**Given records:**
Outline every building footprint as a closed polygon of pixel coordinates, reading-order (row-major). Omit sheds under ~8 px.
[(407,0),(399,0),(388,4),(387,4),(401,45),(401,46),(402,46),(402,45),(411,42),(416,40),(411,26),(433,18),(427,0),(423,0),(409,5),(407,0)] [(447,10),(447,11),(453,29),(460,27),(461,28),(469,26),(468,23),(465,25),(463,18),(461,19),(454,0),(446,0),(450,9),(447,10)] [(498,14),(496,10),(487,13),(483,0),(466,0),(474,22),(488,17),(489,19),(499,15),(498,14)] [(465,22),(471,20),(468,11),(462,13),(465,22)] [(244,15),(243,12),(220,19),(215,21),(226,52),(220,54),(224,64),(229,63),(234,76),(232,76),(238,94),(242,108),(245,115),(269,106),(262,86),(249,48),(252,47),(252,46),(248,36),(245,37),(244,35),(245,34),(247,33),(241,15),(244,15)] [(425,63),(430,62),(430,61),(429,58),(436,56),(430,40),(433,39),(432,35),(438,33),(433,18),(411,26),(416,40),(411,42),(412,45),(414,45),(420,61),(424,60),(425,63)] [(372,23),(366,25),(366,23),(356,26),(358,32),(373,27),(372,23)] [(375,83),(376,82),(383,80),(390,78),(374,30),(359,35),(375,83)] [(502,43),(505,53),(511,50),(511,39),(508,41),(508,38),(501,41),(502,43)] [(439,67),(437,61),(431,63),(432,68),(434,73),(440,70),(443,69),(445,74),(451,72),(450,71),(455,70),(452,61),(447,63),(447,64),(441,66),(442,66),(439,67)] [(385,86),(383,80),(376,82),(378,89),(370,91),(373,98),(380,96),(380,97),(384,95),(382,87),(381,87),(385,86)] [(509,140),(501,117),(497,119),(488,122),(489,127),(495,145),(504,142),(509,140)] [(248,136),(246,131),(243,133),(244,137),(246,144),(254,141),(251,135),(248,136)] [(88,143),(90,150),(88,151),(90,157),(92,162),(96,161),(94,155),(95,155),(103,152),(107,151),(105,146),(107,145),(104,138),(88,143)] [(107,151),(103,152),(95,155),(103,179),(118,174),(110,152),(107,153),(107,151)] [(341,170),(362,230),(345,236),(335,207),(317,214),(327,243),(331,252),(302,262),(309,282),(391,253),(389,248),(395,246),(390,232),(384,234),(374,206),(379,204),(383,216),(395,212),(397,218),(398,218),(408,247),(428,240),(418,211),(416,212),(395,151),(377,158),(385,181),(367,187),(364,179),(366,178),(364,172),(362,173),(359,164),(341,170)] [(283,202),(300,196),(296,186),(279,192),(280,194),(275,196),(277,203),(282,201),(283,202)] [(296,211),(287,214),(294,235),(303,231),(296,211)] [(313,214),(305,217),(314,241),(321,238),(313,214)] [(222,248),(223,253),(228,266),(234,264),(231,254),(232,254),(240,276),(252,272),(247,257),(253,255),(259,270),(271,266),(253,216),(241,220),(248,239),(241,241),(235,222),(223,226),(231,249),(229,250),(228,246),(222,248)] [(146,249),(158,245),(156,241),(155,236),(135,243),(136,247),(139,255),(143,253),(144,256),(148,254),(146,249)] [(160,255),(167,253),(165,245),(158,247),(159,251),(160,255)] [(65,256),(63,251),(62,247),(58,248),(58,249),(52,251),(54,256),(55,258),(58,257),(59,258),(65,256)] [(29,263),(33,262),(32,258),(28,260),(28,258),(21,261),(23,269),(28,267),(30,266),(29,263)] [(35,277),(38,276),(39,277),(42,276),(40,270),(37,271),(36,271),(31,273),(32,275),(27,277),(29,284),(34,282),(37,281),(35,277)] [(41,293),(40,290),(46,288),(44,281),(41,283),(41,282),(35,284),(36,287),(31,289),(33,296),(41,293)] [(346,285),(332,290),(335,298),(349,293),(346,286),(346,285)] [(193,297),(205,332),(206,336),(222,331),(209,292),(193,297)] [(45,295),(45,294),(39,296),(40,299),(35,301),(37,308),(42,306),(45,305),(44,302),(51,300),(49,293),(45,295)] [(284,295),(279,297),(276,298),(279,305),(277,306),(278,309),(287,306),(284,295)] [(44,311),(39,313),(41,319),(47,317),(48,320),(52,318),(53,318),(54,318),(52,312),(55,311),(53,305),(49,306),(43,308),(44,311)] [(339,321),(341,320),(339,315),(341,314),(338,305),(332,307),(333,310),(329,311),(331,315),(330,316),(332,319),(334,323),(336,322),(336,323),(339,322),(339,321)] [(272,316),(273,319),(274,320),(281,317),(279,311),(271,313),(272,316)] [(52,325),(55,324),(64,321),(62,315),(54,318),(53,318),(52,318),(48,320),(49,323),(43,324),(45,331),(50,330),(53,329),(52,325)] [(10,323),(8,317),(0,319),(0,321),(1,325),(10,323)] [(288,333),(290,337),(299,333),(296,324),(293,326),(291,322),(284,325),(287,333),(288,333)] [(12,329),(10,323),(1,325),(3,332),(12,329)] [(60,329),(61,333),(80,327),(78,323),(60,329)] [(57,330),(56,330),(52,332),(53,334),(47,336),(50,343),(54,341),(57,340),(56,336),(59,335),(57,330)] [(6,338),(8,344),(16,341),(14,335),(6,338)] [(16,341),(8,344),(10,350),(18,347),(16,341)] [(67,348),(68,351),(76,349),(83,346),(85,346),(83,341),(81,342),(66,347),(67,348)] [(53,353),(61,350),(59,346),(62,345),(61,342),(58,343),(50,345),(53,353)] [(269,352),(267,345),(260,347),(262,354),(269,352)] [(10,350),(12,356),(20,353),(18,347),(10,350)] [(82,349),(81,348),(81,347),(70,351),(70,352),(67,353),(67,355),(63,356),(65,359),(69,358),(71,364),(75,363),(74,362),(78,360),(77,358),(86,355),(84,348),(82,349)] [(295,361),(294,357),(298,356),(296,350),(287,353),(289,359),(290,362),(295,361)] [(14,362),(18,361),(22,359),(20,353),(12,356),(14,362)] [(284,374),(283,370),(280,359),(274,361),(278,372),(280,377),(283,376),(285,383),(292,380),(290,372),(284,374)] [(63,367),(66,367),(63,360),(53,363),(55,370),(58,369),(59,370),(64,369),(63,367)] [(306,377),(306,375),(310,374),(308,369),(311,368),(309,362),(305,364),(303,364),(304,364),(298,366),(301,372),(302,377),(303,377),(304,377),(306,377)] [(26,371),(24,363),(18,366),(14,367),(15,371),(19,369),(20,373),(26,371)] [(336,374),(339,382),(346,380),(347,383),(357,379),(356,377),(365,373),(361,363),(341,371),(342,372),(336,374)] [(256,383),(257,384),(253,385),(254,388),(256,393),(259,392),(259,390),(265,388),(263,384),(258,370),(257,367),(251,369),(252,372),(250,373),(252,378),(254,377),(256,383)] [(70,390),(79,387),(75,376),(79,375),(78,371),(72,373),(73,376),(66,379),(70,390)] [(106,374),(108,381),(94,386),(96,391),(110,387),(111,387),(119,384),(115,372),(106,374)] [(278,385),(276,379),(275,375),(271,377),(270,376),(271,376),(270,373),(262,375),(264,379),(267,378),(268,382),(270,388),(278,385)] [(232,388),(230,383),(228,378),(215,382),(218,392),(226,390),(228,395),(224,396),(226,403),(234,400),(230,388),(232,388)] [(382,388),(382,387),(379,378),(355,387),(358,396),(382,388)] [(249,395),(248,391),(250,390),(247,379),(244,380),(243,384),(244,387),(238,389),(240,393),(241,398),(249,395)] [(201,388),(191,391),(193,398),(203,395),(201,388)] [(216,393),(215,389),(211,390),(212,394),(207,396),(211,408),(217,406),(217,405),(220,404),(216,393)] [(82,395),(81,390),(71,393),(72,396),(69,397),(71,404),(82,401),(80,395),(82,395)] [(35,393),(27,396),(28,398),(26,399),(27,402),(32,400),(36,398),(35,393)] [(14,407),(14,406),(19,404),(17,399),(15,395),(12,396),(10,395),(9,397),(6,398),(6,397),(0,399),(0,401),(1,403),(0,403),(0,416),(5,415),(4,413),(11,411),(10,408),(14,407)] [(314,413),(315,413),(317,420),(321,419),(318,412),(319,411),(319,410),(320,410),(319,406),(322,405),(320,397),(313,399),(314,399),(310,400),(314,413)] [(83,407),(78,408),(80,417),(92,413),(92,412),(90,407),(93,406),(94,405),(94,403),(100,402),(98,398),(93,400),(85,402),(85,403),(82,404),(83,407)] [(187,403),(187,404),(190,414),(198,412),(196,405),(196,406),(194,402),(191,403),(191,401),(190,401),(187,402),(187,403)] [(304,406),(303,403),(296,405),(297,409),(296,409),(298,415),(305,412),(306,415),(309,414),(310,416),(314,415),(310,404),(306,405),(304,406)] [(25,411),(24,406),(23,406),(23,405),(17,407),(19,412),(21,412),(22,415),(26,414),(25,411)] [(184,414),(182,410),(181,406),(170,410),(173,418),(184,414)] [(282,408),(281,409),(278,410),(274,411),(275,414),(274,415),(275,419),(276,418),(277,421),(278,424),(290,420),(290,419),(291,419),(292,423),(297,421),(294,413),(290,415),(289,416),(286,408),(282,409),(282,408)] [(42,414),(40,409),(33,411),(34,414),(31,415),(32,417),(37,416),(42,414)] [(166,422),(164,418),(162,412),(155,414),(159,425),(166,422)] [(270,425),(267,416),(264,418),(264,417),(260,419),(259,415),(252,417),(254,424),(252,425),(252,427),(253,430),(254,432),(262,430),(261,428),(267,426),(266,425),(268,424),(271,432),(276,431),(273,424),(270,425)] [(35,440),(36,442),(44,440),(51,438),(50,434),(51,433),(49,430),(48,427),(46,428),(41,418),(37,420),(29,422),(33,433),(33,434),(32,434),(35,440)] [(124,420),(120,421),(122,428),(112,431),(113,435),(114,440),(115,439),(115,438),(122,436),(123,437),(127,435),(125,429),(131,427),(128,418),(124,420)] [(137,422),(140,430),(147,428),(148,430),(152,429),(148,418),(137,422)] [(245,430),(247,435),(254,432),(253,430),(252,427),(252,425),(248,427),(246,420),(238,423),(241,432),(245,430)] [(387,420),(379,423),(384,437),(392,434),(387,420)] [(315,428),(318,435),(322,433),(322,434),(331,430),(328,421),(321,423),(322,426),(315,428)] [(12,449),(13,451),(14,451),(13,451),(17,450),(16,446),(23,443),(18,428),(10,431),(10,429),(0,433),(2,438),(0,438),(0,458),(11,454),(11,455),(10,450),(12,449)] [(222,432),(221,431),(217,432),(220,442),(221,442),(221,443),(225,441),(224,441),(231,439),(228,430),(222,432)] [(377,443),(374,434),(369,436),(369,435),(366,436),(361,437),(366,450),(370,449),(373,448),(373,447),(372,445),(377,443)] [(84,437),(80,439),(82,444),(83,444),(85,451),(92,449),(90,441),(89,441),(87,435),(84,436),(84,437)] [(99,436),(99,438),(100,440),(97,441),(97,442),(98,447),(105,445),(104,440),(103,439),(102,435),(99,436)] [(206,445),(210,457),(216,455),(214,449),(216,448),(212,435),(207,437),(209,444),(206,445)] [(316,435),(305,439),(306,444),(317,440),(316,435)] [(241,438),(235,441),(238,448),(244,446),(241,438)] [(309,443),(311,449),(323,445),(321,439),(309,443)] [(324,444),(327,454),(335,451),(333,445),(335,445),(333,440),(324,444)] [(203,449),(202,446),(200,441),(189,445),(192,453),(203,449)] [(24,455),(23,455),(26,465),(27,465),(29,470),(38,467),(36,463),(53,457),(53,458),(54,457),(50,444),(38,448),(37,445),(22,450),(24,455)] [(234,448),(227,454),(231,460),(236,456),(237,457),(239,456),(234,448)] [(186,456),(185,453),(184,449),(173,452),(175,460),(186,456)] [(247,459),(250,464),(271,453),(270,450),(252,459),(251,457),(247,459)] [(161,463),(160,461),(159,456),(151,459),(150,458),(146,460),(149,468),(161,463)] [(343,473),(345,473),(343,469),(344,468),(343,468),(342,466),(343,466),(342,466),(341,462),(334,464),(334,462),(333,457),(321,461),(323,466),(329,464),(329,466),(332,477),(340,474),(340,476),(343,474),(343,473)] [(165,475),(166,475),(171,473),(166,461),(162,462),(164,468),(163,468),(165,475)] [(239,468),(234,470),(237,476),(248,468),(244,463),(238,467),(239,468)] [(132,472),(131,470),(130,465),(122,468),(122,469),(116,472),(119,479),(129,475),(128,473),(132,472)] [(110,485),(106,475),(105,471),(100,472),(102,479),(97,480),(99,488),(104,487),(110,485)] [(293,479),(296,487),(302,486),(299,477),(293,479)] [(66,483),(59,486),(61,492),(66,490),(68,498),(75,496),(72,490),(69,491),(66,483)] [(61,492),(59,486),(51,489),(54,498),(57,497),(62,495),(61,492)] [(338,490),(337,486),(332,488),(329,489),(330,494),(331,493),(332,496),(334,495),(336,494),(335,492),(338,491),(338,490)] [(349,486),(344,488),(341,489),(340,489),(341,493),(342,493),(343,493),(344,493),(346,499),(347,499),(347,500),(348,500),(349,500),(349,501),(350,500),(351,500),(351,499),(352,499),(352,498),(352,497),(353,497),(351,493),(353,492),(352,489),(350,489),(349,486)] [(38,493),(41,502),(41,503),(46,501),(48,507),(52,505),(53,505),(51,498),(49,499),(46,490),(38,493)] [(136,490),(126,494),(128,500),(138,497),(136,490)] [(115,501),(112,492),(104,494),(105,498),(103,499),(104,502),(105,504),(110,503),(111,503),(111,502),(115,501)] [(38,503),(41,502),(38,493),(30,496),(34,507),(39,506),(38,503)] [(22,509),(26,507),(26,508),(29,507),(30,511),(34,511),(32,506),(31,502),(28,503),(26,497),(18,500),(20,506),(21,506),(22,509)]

--

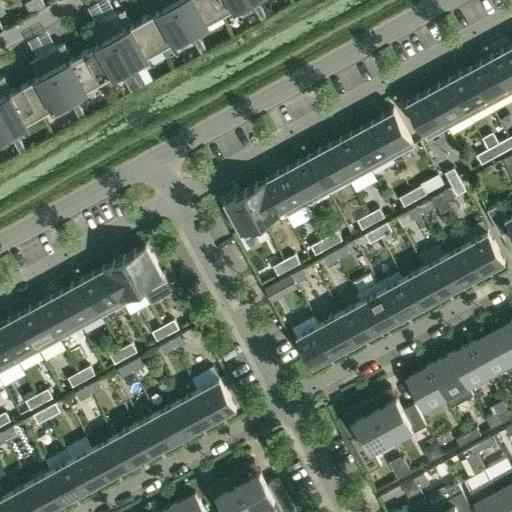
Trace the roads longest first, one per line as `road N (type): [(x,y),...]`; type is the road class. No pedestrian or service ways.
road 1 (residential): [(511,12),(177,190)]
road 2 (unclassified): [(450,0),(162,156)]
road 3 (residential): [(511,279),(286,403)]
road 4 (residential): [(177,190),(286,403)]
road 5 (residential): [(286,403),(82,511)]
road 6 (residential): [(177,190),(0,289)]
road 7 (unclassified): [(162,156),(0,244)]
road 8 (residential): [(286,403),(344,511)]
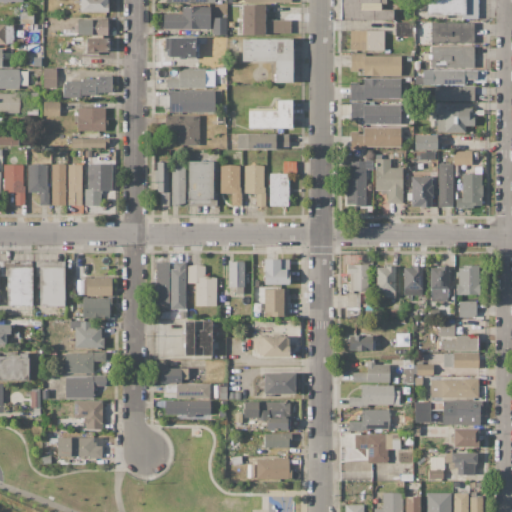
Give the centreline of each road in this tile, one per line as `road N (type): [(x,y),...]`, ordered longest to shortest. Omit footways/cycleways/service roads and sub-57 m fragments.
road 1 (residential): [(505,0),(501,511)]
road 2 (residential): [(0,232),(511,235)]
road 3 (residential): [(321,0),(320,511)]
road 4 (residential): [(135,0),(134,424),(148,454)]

**Task to complete:**
Copy out the part of the entries that opens with the line containing "Give the centreline" and closes with the line containing "road 4 (residential): [(135,0),(134,424),(148,454)]", including both of those lines, character for character.

**Solution to the problem:**
Give the centreline of each road in this tile, one per line as `road N (type): [(x,y),...]`, ordered longest to shortest. Omit footways/cycleways/service roads and sub-57 m fragments.
road 1 (residential): [(505,0),(501,511)]
road 2 (residential): [(0,232),(511,235)]
road 3 (residential): [(321,0),(320,511)]
road 4 (residential): [(135,0),(134,424),(148,454)]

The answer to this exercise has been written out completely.